* The problem
Please retype exactly the lines from the one containing "yellow lemon: 5 -> 3" through the end of the records, leaving out the pictures.
________________
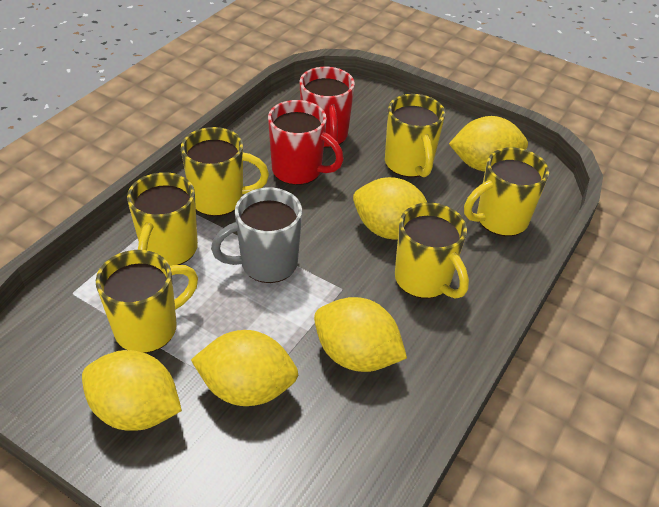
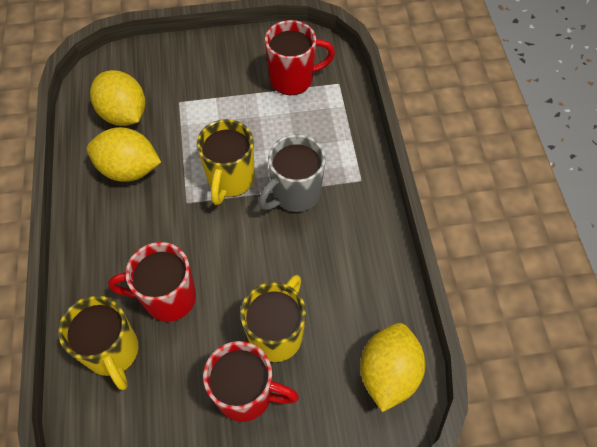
red mug: 2 -> 3
yellow lemon: 5 -> 3
yellow mug: 6 -> 3

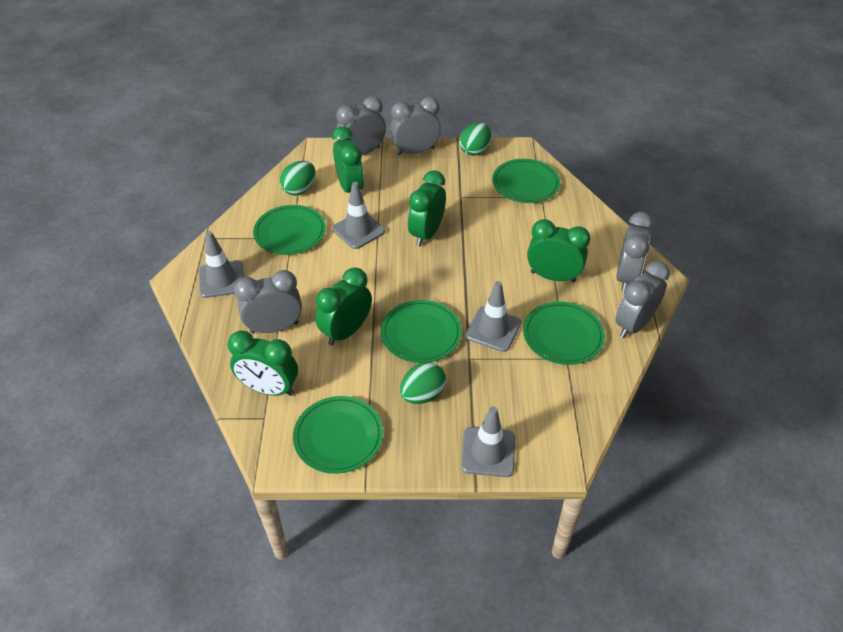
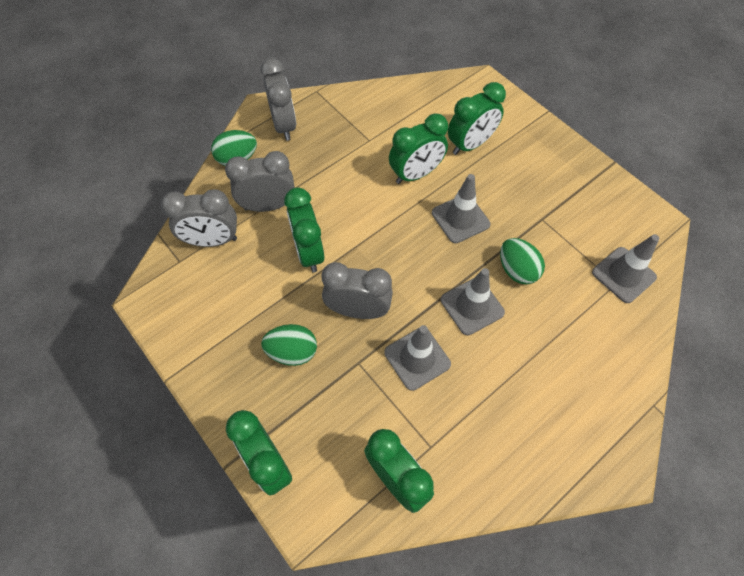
green plate: 5 -> 0
grey clock: 5 -> 4

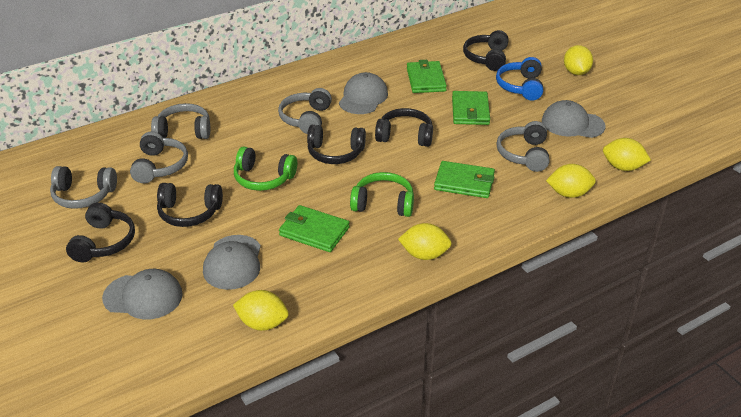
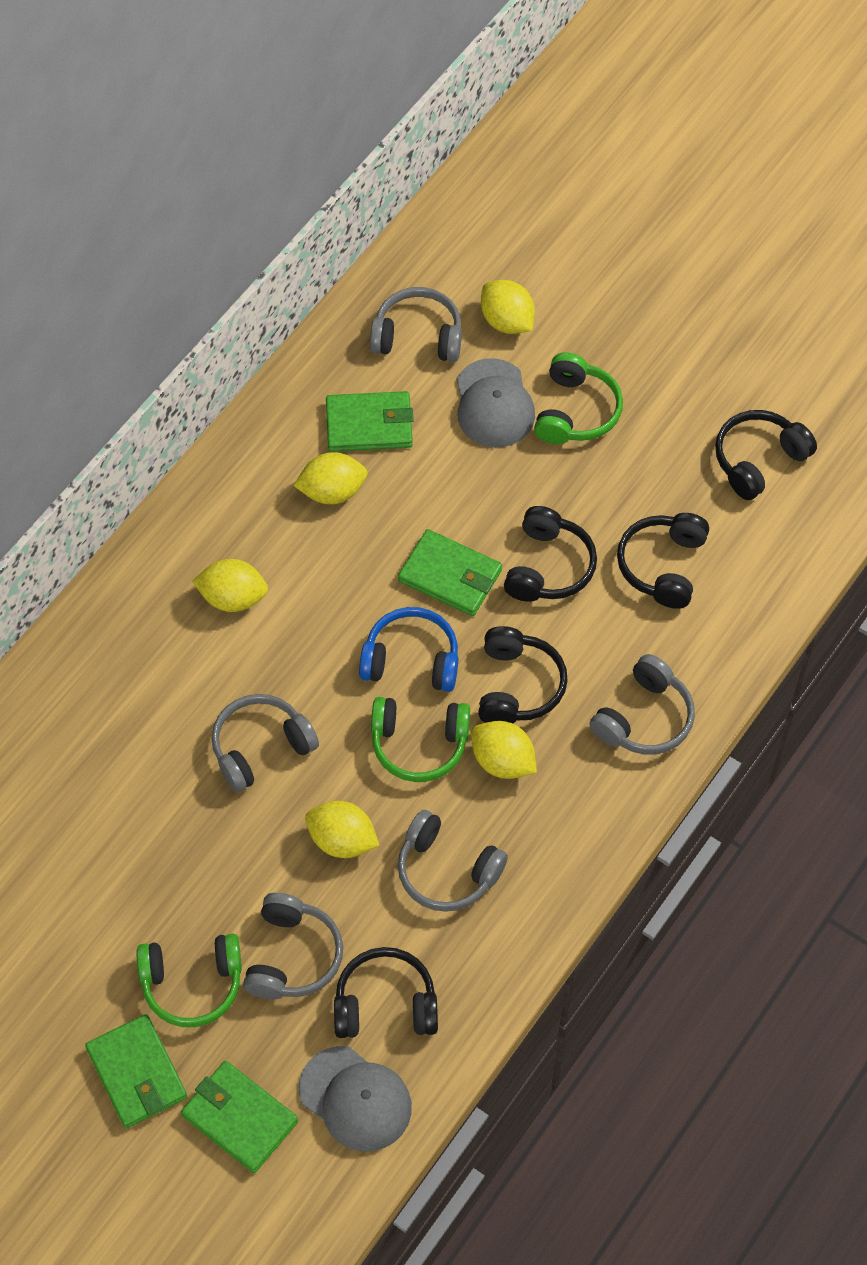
green headphones: 2 -> 3
grey cap: 4 -> 2

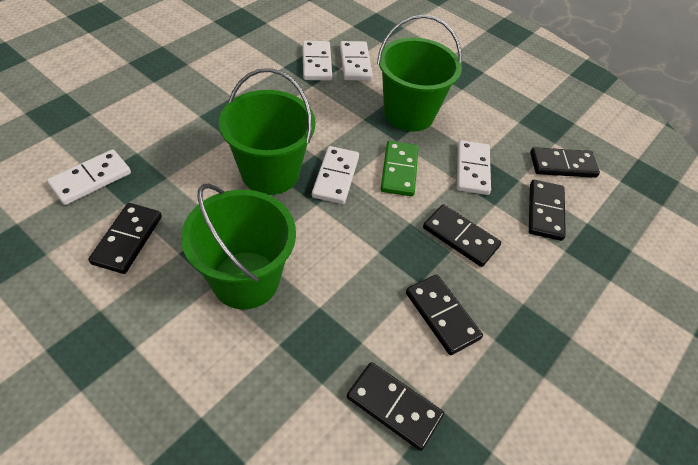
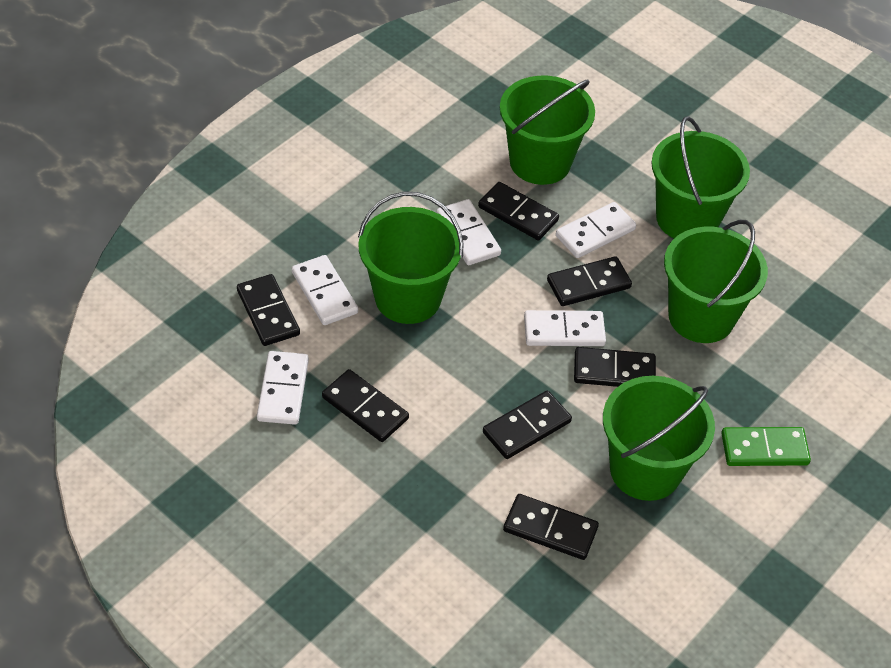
black domino: 6 -> 7
green bucket: 3 -> 5

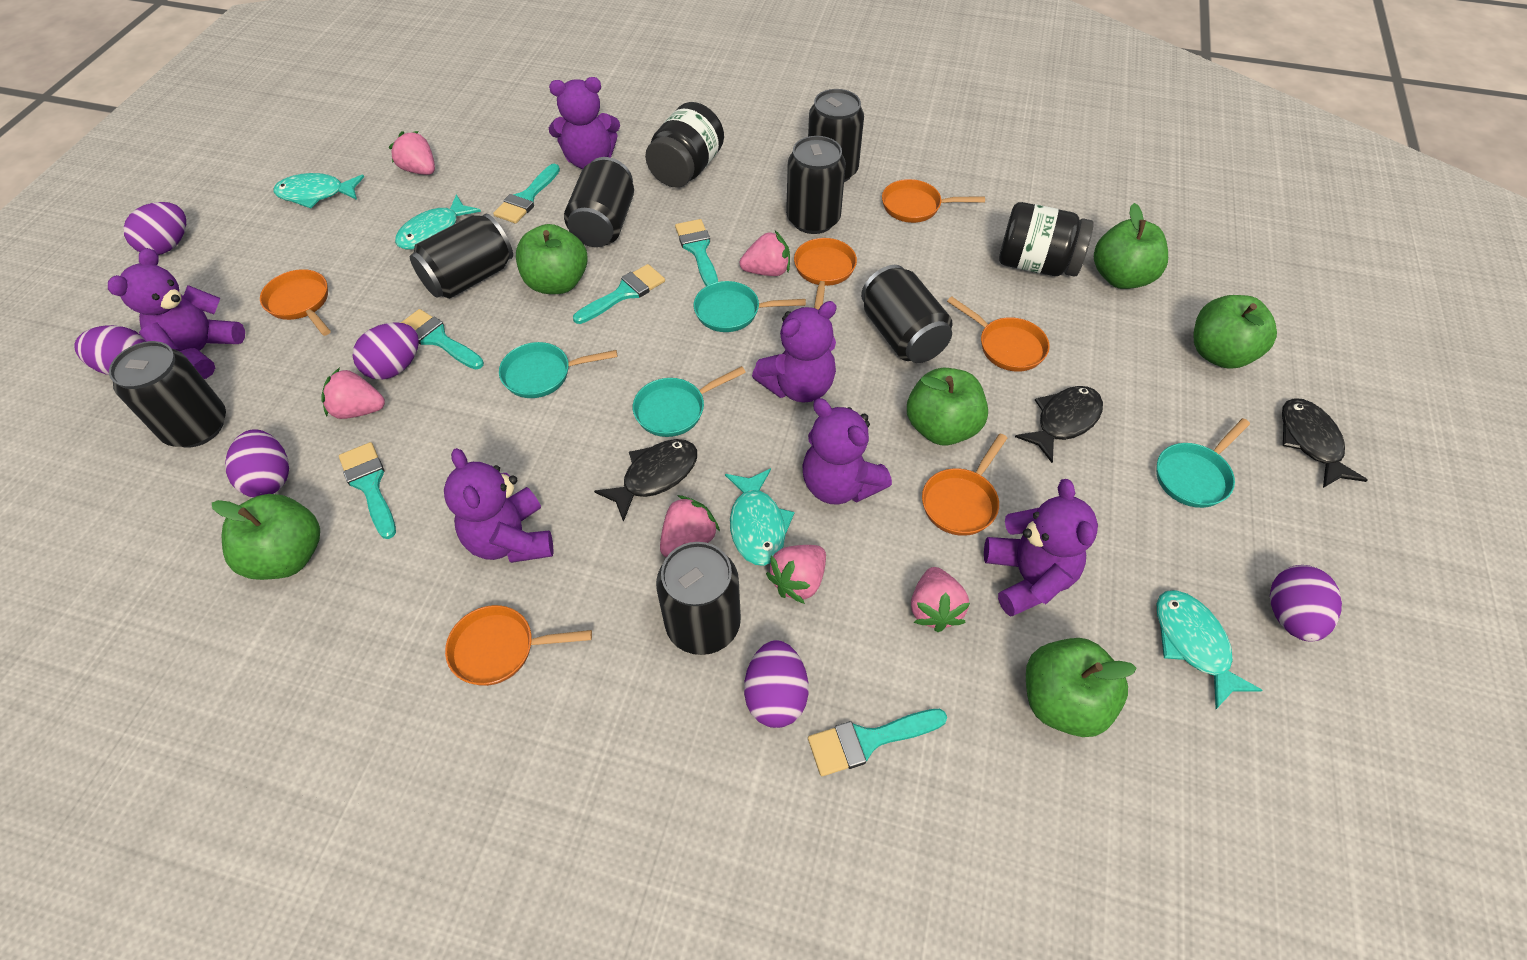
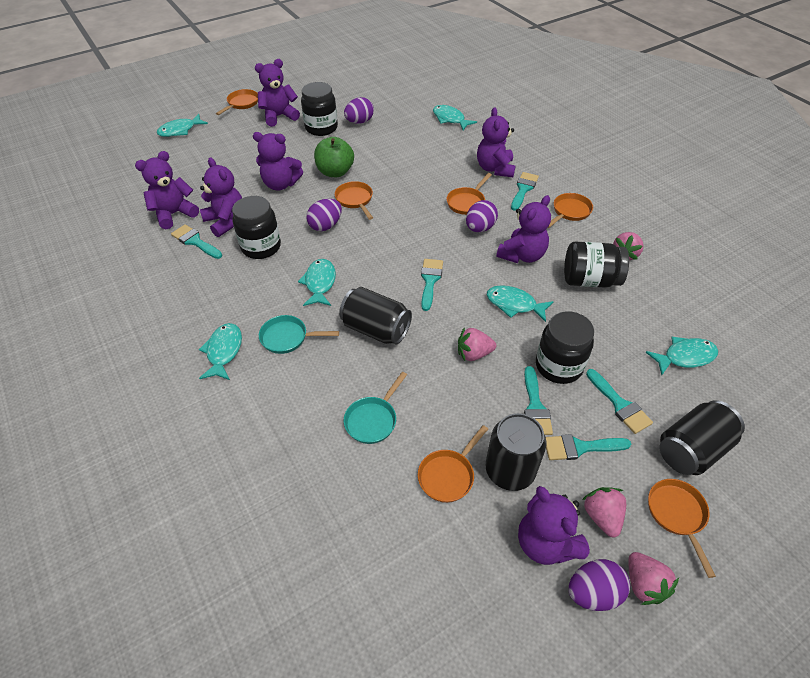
black can: 7 -> 3
black fish: 3 -> 0
black jar: 2 -> 4
green apple: 6 -> 1
pink strawberry: 6 -> 4
purple egg: 6 -> 4
purple teddy bear: 6 -> 7
turquoise fish: 4 -> 6
turquoise pan: 4 -> 2

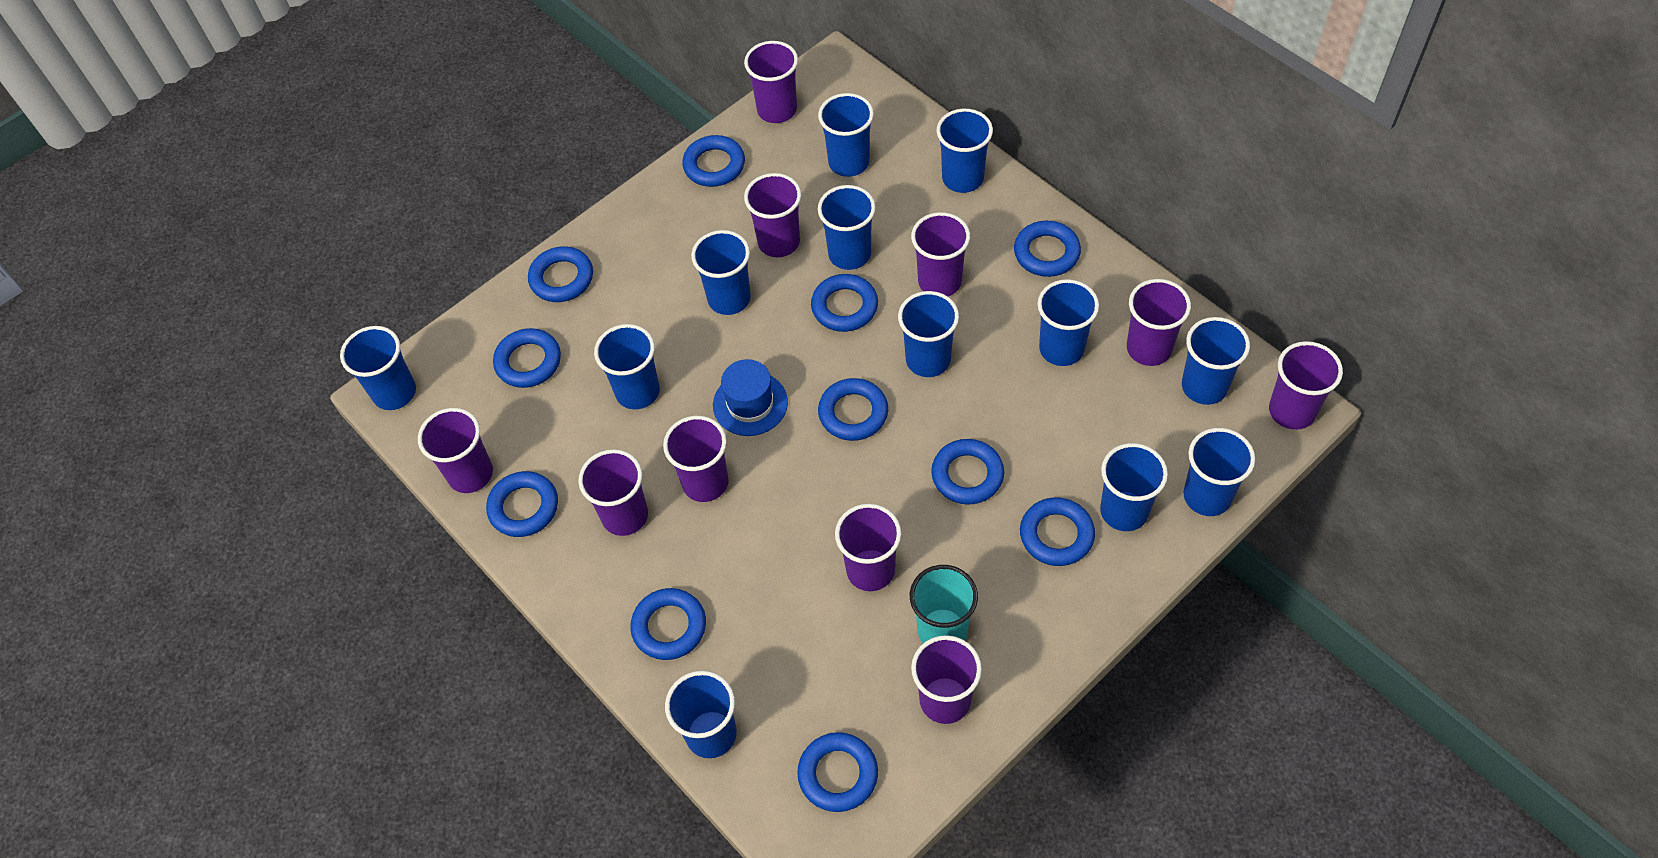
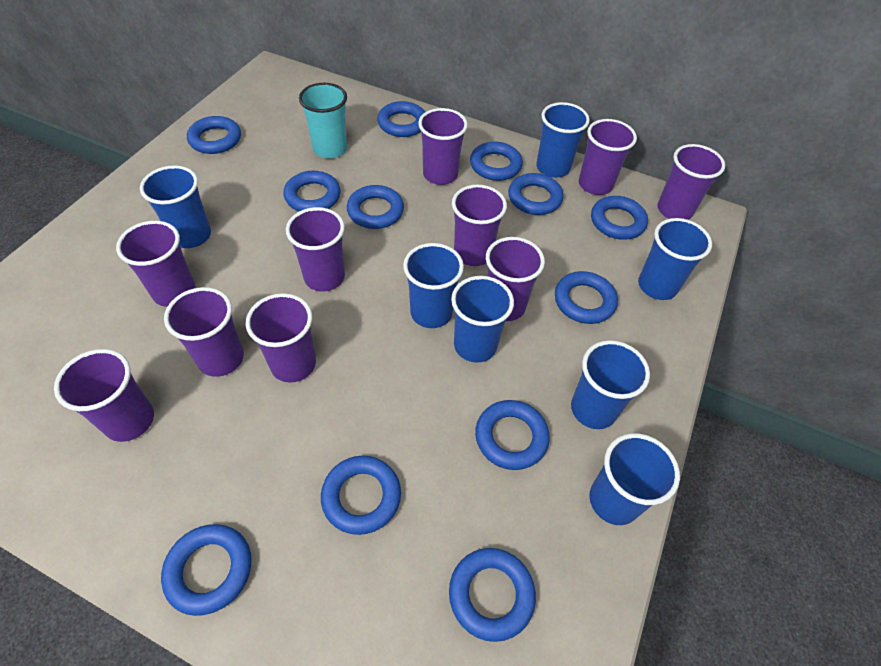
blue cup: 12 -> 7
blue hat: 1 -> 0
blue ring: 11 -> 12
________________
* Exercise result
yellow lemon: 5 -> 3
yellow mug: 6 -> 3

green plate: 5 -> 0
grey clock: 5 -> 4

green headphones: 2 -> 3
grey cap: 4 -> 2

black domino: 6 -> 7
green bucket: 3 -> 5

black can: 7 -> 3
black fish: 3 -> 0
black jar: 2 -> 4
green apple: 6 -> 1
pink strawberry: 6 -> 4
purple egg: 6 -> 4
purple teddy bear: 6 -> 7
turquoise fish: 4 -> 6
turquoise pan: 4 -> 2

blue cup: 12 -> 7
blue hat: 1 -> 0
blue ring: 11 -> 12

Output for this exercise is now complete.